→ **Entries provided**

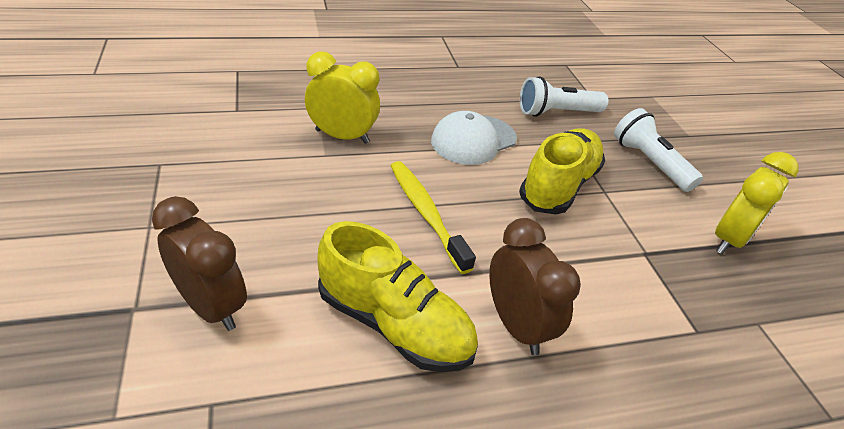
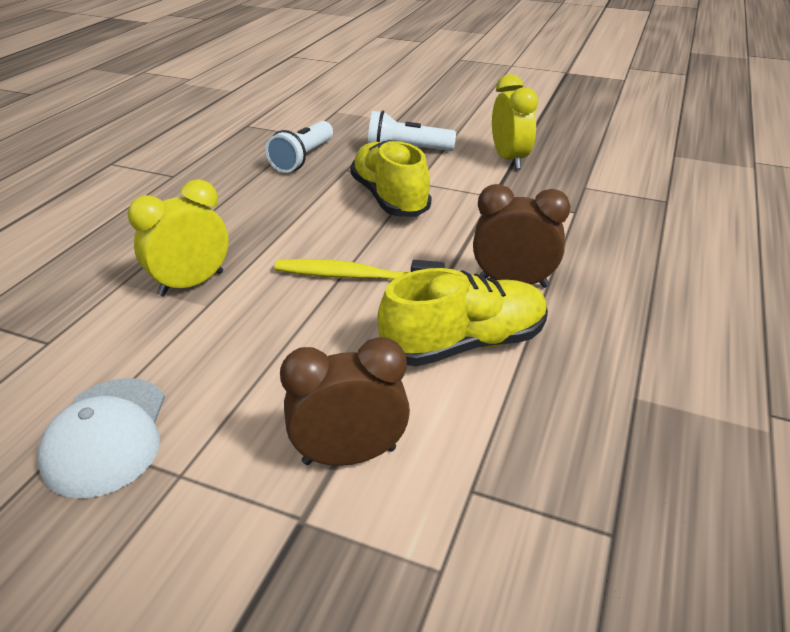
camera: 50 degrees left, 5 degrees down
(473, 140) = (288, 213): white cap -> white cap (106, 436)

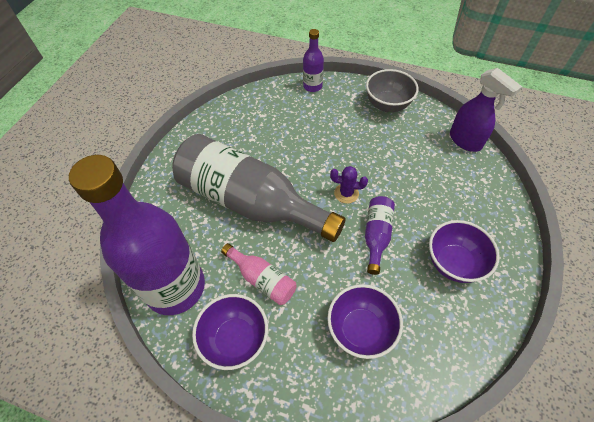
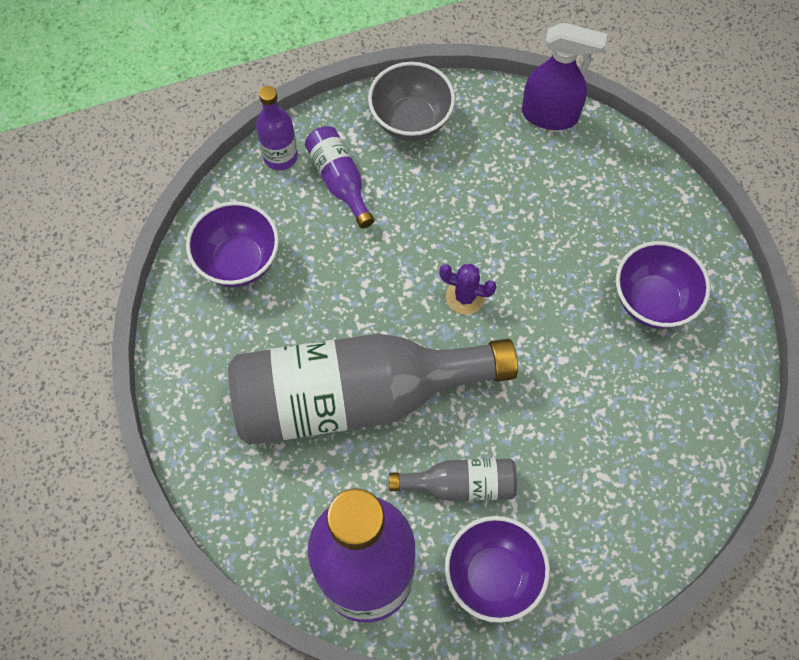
camera: 40 degrees left, 10 degrees up
(262, 279) = (461, 484): pink bottle -> grey bottle
(346, 193) = (465, 297): purple cactus -> purple cactus turned 45 degrees clockwise
(360, 329) = (615, 456): purple bowl -> purple bowl (238, 261)
(376, 235) = (545, 329): purple bottle -> purple bottle (339, 181)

→ **What the exercise asks**
All of the entries above need to be repeated exactly, minus the pictures.

→ **Result of the task**
camera: 50 degrees left, 5 degrees down
(473, 140) = (288, 213): white cap -> white cap (106, 436)

camera: 40 degrees left, 10 degrees up
(262, 279) = (461, 484): pink bottle -> grey bottle
(346, 193) = (465, 297): purple cactus -> purple cactus turned 45 degrees clockwise
(360, 329) = (615, 456): purple bowl -> purple bowl (238, 261)
(376, 235) = (545, 329): purple bottle -> purple bottle (339, 181)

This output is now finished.